For this exercise, restate word for word only the lines from the first line of the data to the line containing "colour: Becher/türkis <335,247,377,297>".

::::::::

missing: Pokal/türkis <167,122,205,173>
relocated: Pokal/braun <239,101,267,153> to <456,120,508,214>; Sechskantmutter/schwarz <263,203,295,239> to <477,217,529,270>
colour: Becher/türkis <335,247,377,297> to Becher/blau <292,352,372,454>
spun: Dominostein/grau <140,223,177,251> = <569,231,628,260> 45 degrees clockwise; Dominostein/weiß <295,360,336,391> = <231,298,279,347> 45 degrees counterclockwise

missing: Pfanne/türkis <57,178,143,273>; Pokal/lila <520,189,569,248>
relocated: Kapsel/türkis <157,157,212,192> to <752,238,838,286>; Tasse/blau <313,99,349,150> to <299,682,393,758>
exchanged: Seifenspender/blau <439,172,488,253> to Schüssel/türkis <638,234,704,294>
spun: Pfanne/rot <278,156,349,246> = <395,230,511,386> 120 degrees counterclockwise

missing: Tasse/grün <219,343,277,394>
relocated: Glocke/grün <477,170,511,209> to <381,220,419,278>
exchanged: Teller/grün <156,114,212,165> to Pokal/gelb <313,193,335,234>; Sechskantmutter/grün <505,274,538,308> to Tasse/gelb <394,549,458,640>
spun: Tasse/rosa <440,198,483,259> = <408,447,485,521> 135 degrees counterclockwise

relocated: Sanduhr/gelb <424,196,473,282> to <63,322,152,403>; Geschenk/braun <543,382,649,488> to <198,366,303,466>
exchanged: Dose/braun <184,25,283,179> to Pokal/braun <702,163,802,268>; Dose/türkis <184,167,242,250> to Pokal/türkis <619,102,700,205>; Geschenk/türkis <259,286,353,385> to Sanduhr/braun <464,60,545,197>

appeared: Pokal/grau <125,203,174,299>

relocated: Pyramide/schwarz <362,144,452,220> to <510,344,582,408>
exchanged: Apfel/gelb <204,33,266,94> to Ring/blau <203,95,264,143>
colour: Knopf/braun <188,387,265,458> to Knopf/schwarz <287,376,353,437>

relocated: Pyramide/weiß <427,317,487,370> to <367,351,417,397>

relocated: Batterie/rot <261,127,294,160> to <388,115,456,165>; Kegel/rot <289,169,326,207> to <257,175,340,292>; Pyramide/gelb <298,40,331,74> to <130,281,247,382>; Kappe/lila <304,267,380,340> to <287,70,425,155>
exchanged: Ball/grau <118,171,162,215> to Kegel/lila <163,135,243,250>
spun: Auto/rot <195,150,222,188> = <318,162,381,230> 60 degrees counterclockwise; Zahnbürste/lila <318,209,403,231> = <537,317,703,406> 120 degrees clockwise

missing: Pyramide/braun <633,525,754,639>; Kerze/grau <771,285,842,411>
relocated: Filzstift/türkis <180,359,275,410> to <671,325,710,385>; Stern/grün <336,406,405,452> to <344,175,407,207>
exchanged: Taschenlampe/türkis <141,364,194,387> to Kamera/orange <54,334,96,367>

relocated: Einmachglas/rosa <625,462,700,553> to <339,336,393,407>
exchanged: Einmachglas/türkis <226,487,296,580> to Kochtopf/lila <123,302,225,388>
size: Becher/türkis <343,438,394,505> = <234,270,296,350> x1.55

::::::::

* _PROBLEM SOLUTION_
missing: Pokal/türkis <167,122,205,173>
relocated: Pokal/braun <239,101,267,153> to <456,120,508,214>; Sechskantmutter/schwarz <263,203,295,239> to <477,217,529,270>
colour: Becher/türkis <335,247,377,297> to Becher/blau <292,352,372,454>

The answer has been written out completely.